Records excerpted from a collection:
BEGIN

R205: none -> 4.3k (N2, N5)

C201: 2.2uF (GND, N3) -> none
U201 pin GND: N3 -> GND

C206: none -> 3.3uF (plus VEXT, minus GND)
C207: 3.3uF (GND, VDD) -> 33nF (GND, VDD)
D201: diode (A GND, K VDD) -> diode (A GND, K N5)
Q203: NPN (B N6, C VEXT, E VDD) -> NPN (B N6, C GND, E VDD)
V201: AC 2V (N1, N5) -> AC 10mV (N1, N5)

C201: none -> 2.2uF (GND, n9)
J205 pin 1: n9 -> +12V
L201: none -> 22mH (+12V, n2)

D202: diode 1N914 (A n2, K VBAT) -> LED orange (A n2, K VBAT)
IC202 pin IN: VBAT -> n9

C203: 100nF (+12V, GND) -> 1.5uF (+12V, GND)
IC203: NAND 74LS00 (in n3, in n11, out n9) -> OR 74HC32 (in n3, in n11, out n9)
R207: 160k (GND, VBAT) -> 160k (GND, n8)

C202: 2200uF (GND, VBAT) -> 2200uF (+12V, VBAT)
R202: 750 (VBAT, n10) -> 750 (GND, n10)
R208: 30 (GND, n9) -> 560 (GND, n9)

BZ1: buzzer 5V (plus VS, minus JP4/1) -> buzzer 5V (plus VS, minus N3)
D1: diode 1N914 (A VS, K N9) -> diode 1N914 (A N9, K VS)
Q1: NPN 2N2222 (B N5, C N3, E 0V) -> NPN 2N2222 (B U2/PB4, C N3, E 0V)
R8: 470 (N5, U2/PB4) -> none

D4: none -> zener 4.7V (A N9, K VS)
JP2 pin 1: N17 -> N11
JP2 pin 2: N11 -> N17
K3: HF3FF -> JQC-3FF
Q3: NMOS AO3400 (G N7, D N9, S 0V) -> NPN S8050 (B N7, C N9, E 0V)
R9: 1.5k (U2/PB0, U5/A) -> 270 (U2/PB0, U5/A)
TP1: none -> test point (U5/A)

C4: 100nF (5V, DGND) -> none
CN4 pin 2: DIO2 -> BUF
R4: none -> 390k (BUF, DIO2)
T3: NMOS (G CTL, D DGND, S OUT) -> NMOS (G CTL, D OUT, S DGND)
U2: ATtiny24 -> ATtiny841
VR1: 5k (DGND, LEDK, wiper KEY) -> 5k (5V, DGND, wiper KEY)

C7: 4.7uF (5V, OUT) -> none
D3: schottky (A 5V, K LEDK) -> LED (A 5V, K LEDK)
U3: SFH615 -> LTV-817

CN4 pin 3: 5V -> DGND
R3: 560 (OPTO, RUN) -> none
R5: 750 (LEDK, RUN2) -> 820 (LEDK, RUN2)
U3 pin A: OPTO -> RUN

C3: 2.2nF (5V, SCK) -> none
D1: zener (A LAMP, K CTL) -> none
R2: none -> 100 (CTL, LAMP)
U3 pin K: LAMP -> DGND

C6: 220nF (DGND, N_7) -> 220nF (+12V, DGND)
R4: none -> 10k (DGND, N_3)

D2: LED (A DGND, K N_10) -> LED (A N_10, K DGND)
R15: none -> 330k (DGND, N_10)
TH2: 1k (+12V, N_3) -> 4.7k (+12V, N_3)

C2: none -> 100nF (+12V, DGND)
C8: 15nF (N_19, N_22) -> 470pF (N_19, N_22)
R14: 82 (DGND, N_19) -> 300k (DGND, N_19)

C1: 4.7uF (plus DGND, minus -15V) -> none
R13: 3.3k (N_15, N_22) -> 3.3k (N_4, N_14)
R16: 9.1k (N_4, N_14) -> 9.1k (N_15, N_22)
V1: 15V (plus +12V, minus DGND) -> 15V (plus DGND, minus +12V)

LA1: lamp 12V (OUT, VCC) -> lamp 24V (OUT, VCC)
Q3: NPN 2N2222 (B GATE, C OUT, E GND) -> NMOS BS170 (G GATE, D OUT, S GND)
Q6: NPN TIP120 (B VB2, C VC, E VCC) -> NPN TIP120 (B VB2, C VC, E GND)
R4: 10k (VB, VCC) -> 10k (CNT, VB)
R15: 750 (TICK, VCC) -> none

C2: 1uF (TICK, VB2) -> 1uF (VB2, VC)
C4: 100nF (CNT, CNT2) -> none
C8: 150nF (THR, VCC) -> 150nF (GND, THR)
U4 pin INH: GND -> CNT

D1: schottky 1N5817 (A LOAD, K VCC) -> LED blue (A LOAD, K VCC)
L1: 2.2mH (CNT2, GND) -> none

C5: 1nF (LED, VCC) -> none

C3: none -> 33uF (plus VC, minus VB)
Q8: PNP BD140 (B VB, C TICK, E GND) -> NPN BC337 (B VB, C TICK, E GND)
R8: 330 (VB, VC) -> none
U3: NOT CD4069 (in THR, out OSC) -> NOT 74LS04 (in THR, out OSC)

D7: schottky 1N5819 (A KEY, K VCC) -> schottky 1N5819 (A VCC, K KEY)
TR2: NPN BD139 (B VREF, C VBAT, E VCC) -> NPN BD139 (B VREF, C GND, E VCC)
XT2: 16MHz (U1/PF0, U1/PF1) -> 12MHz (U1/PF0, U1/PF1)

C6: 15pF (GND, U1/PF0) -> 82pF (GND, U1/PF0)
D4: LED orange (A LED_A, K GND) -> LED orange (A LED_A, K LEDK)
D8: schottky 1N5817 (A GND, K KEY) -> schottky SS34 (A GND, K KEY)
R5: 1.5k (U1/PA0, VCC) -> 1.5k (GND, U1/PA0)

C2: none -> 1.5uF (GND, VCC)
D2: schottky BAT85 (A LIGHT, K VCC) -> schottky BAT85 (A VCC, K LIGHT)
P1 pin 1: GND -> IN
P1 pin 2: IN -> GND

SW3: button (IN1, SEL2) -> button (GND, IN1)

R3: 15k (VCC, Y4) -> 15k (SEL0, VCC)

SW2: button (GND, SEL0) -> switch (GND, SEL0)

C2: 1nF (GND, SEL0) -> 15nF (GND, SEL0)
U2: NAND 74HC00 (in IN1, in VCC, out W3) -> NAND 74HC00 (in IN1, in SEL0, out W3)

END

• Task goal: Which lines in the entries above contain "button"? Pull each of them out.

• Output for this exercise:
SW3: button (IN1, SEL2) -> button (GND, IN1)
SW2: button (GND, SEL0) -> switch (GND, SEL0)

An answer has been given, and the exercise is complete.